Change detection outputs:

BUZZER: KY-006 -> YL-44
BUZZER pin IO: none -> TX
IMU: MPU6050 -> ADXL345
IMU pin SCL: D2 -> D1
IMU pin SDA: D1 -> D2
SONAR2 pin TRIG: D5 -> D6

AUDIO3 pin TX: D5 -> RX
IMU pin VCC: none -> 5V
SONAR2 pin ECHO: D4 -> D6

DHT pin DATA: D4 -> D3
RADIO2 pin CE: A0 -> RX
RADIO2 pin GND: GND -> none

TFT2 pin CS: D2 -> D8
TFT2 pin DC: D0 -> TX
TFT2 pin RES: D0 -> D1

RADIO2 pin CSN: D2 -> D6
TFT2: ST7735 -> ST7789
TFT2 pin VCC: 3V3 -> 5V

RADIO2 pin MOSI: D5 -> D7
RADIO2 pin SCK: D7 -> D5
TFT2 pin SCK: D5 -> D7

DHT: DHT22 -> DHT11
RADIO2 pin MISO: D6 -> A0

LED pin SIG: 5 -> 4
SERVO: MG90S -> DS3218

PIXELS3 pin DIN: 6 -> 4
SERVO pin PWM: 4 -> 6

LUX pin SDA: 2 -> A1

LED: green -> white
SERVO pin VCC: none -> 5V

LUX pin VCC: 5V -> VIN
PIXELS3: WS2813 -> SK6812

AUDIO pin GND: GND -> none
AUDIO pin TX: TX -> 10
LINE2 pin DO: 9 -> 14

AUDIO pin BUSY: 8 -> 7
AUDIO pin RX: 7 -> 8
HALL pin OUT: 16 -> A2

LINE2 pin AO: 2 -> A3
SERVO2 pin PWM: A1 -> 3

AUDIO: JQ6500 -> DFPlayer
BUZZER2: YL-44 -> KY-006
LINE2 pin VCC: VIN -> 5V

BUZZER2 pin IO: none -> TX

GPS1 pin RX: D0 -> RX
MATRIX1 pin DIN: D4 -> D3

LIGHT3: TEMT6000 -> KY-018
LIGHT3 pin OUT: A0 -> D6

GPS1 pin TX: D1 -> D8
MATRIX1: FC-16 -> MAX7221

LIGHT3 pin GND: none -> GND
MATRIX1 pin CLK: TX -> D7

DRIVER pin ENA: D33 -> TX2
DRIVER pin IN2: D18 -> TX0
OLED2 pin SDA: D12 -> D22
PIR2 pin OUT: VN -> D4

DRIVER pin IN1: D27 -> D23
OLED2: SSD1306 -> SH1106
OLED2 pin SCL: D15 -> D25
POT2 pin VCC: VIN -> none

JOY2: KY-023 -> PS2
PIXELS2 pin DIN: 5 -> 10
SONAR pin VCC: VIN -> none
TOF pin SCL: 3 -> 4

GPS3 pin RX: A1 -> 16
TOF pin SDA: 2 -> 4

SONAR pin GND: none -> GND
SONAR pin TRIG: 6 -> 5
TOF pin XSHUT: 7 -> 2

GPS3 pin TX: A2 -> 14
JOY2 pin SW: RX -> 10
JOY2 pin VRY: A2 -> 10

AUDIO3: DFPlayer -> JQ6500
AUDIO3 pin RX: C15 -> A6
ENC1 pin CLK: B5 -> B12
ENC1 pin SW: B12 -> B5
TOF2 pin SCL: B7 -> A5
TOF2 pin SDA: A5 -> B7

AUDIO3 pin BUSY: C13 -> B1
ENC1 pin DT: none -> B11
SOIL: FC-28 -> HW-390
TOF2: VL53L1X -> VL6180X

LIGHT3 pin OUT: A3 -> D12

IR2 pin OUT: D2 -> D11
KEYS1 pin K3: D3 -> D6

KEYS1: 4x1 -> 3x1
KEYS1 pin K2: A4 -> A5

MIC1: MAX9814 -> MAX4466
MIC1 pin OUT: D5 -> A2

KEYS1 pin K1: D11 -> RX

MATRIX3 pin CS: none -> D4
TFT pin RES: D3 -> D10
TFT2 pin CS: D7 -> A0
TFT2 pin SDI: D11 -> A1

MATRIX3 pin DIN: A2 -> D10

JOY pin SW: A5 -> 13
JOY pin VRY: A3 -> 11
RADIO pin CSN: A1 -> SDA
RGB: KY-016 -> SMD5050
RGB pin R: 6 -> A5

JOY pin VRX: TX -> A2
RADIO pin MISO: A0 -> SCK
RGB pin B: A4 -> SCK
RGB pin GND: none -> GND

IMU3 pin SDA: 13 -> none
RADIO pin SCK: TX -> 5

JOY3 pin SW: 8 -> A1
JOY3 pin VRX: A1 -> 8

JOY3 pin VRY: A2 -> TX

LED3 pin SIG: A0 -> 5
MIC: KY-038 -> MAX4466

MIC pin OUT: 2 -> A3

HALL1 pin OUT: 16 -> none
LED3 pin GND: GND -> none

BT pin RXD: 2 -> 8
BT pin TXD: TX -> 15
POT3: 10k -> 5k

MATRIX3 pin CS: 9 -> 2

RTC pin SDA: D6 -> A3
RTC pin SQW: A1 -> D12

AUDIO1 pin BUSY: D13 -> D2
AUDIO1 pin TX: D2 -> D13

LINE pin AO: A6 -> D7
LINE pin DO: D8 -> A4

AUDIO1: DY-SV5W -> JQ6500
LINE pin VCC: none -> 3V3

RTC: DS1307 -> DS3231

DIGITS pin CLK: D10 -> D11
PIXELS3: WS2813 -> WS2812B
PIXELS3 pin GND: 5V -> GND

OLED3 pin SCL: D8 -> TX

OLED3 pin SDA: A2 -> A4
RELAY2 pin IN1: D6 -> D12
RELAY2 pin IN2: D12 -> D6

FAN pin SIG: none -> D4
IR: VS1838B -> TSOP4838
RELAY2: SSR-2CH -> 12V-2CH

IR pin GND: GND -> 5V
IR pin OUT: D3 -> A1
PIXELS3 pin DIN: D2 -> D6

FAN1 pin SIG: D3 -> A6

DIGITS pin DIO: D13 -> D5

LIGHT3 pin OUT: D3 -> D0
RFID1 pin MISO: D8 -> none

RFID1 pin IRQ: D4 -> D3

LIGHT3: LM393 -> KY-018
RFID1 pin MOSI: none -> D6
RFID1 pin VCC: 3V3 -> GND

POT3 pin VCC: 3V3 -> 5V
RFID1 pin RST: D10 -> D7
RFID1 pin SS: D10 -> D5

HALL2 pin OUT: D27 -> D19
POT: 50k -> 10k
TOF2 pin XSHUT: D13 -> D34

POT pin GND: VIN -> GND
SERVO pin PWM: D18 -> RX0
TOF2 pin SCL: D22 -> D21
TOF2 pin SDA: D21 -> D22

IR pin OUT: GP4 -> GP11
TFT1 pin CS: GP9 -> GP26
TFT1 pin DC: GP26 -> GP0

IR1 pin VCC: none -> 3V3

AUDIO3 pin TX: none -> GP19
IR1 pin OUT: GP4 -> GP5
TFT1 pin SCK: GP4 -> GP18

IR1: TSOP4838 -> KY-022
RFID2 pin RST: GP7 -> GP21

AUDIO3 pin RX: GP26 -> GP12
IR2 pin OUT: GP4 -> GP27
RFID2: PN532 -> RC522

PROBLEM
Every record above should be written out exactly.

RESULT OF THE TASK
BUZZER: KY-006 -> YL-44
BUZZER pin IO: none -> TX
IMU: MPU6050 -> ADXL345
IMU pin SCL: D2 -> D1
IMU pin SDA: D1 -> D2
SONAR2 pin TRIG: D5 -> D6

AUDIO3 pin TX: D5 -> RX
IMU pin VCC: none -> 5V
SONAR2 pin ECHO: D4 -> D6

DHT pin DATA: D4 -> D3
RADIO2 pin CE: A0 -> RX
RADIO2 pin GND: GND -> none

TFT2 pin CS: D2 -> D8
TFT2 pin DC: D0 -> TX
TFT2 pin RES: D0 -> D1

RADIO2 pin CSN: D2 -> D6
TFT2: ST7735 -> ST7789
TFT2 pin VCC: 3V3 -> 5V

RADIO2 pin MOSI: D5 -> D7
RADIO2 pin SCK: D7 -> D5
TFT2 pin SCK: D5 -> D7

DHT: DHT22 -> DHT11
RADIO2 pin MISO: D6 -> A0

LED pin SIG: 5 -> 4
SERVO: MG90S -> DS3218

PIXELS3 pin DIN: 6 -> 4
SERVO pin PWM: 4 -> 6

LUX pin SDA: 2 -> A1

LED: green -> white
SERVO pin VCC: none -> 5V

LUX pin VCC: 5V -> VIN
PIXELS3: WS2813 -> SK6812

AUDIO pin GND: GND -> none
AUDIO pin TX: TX -> 10
LINE2 pin DO: 9 -> 14

AUDIO pin BUSY: 8 -> 7
AUDIO pin RX: 7 -> 8
HALL pin OUT: 16 -> A2

LINE2 pin AO: 2 -> A3
SERVO2 pin PWM: A1 -> 3

AUDIO: JQ6500 -> DFPlayer
BUZZER2: YL-44 -> KY-006
LINE2 pin VCC: VIN -> 5V

BUZZER2 pin IO: none -> TX

GPS1 pin RX: D0 -> RX
MATRIX1 pin DIN: D4 -> D3

LIGHT3: TEMT6000 -> KY-018
LIGHT3 pin OUT: A0 -> D6

GPS1 pin TX: D1 -> D8
MATRIX1: FC-16 -> MAX7221

LIGHT3 pin GND: none -> GND
MATRIX1 pin CLK: TX -> D7

DRIVER pin ENA: D33 -> TX2
DRIVER pin IN2: D18 -> TX0
OLED2 pin SDA: D12 -> D22
PIR2 pin OUT: VN -> D4

DRIVER pin IN1: D27 -> D23
OLED2: SSD1306 -> SH1106
OLED2 pin SCL: D15 -> D25
POT2 pin VCC: VIN -> none

JOY2: KY-023 -> PS2
PIXELS2 pin DIN: 5 -> 10
SONAR pin VCC: VIN -> none
TOF pin SCL: 3 -> 4

GPS3 pin RX: A1 -> 16
TOF pin SDA: 2 -> 4

SONAR pin GND: none -> GND
SONAR pin TRIG: 6 -> 5
TOF pin XSHUT: 7 -> 2

GPS3 pin TX: A2 -> 14
JOY2 pin SW: RX -> 10
JOY2 pin VRY: A2 -> 10

AUDIO3: DFPlayer -> JQ6500
AUDIO3 pin RX: C15 -> A6
ENC1 pin CLK: B5 -> B12
ENC1 pin SW: B12 -> B5
TOF2 pin SCL: B7 -> A5
TOF2 pin SDA: A5 -> B7

AUDIO3 pin BUSY: C13 -> B1
ENC1 pin DT: none -> B11
SOIL: FC-28 -> HW-390
TOF2: VL53L1X -> VL6180X

LIGHT3 pin OUT: A3 -> D12

IR2 pin OUT: D2 -> D11
KEYS1 pin K3: D3 -> D6

KEYS1: 4x1 -> 3x1
KEYS1 pin K2: A4 -> A5

MIC1: MAX9814 -> MAX4466
MIC1 pin OUT: D5 -> A2

KEYS1 pin K1: D11 -> RX

MATRIX3 pin CS: none -> D4
TFT pin RES: D3 -> D10
TFT2 pin CS: D7 -> A0
TFT2 pin SDI: D11 -> A1

MATRIX3 pin DIN: A2 -> D10

JOY pin SW: A5 -> 13
JOY pin VRY: A3 -> 11
RADIO pin CSN: A1 -> SDA
RGB: KY-016 -> SMD5050
RGB pin R: 6 -> A5

JOY pin VRX: TX -> A2
RADIO pin MISO: A0 -> SCK
RGB pin B: A4 -> SCK
RGB pin GND: none -> GND

IMU3 pin SDA: 13 -> none
RADIO pin SCK: TX -> 5

JOY3 pin SW: 8 -> A1
JOY3 pin VRX: A1 -> 8

JOY3 pin VRY: A2 -> TX

LED3 pin SIG: A0 -> 5
MIC: KY-038 -> MAX4466

MIC pin OUT: 2 -> A3

HALL1 pin OUT: 16 -> none
LED3 pin GND: GND -> none

BT pin RXD: 2 -> 8
BT pin TXD: TX -> 15
POT3: 10k -> 5k

MATRIX3 pin CS: 9 -> 2

RTC pin SDA: D6 -> A3
RTC pin SQW: A1 -> D12

AUDIO1 pin BUSY: D13 -> D2
AUDIO1 pin TX: D2 -> D13

LINE pin AO: A6 -> D7
LINE pin DO: D8 -> A4

AUDIO1: DY-SV5W -> JQ6500
LINE pin VCC: none -> 3V3

RTC: DS1307 -> DS3231

DIGITS pin CLK: D10 -> D11
PIXELS3: WS2813 -> WS2812B
PIXELS3 pin GND: 5V -> GND

OLED3 pin SCL: D8 -> TX

OLED3 pin SDA: A2 -> A4
RELAY2 pin IN1: D6 -> D12
RELAY2 pin IN2: D12 -> D6

FAN pin SIG: none -> D4
IR: VS1838B -> TSOP4838
RELAY2: SSR-2CH -> 12V-2CH

IR pin GND: GND -> 5V
IR pin OUT: D3 -> A1
PIXELS3 pin DIN: D2 -> D6

FAN1 pin SIG: D3 -> A6

DIGITS pin DIO: D13 -> D5

LIGHT3 pin OUT: D3 -> D0
RFID1 pin MISO: D8 -> none

RFID1 pin IRQ: D4 -> D3

LIGHT3: LM393 -> KY-018
RFID1 pin MOSI: none -> D6
RFID1 pin VCC: 3V3 -> GND

POT3 pin VCC: 3V3 -> 5V
RFID1 pin RST: D10 -> D7
RFID1 pin SS: D10 -> D5

HALL2 pin OUT: D27 -> D19
POT: 50k -> 10k
TOF2 pin XSHUT: D13 -> D34

POT pin GND: VIN -> GND
SERVO pin PWM: D18 -> RX0
TOF2 pin SCL: D22 -> D21
TOF2 pin SDA: D21 -> D22

IR pin OUT: GP4 -> GP11
TFT1 pin CS: GP9 -> GP26
TFT1 pin DC: GP26 -> GP0

IR1 pin VCC: none -> 3V3

AUDIO3 pin TX: none -> GP19
IR1 pin OUT: GP4 -> GP5
TFT1 pin SCK: GP4 -> GP18

IR1: TSOP4838 -> KY-022
RFID2 pin RST: GP7 -> GP21

AUDIO3 pin RX: GP26 -> GP12
IR2 pin OUT: GP4 -> GP27
RFID2: PN532 -> RC522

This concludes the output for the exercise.